• EXERCISE
Convert the records below into a two-column CSV with the header input,output, one row per record holding its text and its answer. Put each value in a single double-quoted field and replace any line breaks with spaces.

• EXTRACTED MATERIAL
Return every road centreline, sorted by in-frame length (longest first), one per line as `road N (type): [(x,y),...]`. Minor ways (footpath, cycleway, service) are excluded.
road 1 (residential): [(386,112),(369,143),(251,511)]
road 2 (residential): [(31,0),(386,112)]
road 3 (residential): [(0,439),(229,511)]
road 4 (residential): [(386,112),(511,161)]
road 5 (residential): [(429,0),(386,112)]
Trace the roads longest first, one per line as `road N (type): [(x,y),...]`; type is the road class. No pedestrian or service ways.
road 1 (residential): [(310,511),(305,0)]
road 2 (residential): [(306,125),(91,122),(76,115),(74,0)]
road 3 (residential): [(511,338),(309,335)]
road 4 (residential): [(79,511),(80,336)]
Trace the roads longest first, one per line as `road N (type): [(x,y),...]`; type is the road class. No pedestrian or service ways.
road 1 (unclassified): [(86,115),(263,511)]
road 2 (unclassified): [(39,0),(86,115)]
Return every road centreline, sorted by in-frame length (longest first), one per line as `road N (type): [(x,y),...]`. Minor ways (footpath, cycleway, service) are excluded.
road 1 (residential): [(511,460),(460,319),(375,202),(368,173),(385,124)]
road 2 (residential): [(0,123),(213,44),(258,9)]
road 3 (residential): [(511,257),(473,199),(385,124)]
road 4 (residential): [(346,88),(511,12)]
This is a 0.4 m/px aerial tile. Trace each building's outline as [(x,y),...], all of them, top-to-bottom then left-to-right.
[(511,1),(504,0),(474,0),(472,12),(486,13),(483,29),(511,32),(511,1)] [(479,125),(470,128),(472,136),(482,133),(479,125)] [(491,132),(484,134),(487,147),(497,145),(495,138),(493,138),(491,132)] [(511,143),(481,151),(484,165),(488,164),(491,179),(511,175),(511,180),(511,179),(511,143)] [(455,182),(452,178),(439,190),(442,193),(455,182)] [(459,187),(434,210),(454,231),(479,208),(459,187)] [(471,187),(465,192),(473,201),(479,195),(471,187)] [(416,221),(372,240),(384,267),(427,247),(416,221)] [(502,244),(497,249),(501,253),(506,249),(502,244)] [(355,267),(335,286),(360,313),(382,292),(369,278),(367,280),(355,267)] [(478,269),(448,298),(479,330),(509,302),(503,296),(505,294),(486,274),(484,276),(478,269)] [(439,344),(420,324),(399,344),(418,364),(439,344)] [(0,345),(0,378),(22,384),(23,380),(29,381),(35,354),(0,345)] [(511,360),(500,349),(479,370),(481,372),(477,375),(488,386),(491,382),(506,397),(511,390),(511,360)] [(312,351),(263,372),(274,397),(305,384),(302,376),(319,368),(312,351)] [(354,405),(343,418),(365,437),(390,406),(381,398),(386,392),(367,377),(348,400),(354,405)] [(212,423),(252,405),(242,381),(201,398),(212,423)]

• WRITTEN RESPONSE
input,output
"Return every road centreline, sorted by in-frame length (longest first), one per line as `road N (type): [(x,y),...]`. Minor ways (footpath, cycleway, service) are excluded.","road 1 (residential): [(386,112),(369,143),(251,511)] road 2 (residential): [(31,0),(386,112)] road 3 (residential): [(0,439),(229,511)] road 4 (residential): [(386,112),(511,161)] road 5 (residential): [(429,0),(386,112)]"
"Trace the roads longest first, one per line as `road N (type): [(x,y),...]`; type is the road class. No pedestrian or service ways.","road 1 (residential): [(310,511),(305,0)] road 2 (residential): [(306,125),(91,122),(76,115),(74,0)] road 3 (residential): [(511,338),(309,335)] road 4 (residential): [(79,511),(80,336)]"
"Trace the roads longest first, one per line as `road N (type): [(x,y),...]`; type is the road class. No pedestrian or service ways.","road 1 (unclassified): [(86,115),(263,511)] road 2 (unclassified): [(39,0),(86,115)]"
"Return every road centreline, sorted by in-frame length (longest first), one per line as `road N (type): [(x,y),...]`. Minor ways (footpath, cycleway, service) are excluded.","road 1 (residential): [(511,460),(460,319),(375,202),(368,173),(385,124)] road 2 (residential): [(0,123),(213,44),(258,9)] road 3 (residential): [(511,257),(473,199),(385,124)] road 4 (residential): [(346,88),(511,12)]"
"This is a 0.4 m/px aerial tile. Trace each building's outline as [(x,y),...], all of them, top-to-bottom then left-to-right.","[(511,1),(504,0),(474,0),(472,12),(486,13),(483,29),(511,32),(511,1)] [(479,125),(470,128),(472,136),(482,133),(479,125)] [(491,132),(484,134),(487,147),(497,145),(495,138),(493,138),(491,132)] [(511,143),(481,151),(484,165),(488,164),(491,179),(511,175),(511,180),(511,179),(511,143)] [(455,182),(452,178),(439,190),(442,193),(455,182)] [(459,187),(434,210),(454,231),(479,208),(459,187)] [(471,187),(465,192),(473,201),(479,195),(471,187)] [(416,221),(372,240),(384,267),(427,247),(416,221)] [(502,244),(497,249),(501,253),(506,249),(502,244)] [(355,267),(335,286),(360,313),(382,292),(369,278),(367,280),(355,267)] [(478,269),(448,298),(479,330),(509,302),(503,296),(505,294),(486,274),(484,276),(478,269)] [(439,344),(420,324),(399,344),(418,364),(439,344)] [(0,345),(0,378),(22,384),(23,380),(29,381),(35,354),(0,345)] [(511,360),(500,349),(479,370),(481,372),(477,375),(488,386),(491,382),(506,397),(511,390),(511,360)] [(312,351),(263,372),(274,397),(305,384),(302,376),(319,368),(312,351)] [(354,405),(343,418),(365,437),(390,406),(381,398),(386,392),(367,377),(348,400),(354,405)] [(212,423),(252,405),(242,381),(201,398),(212,423)]"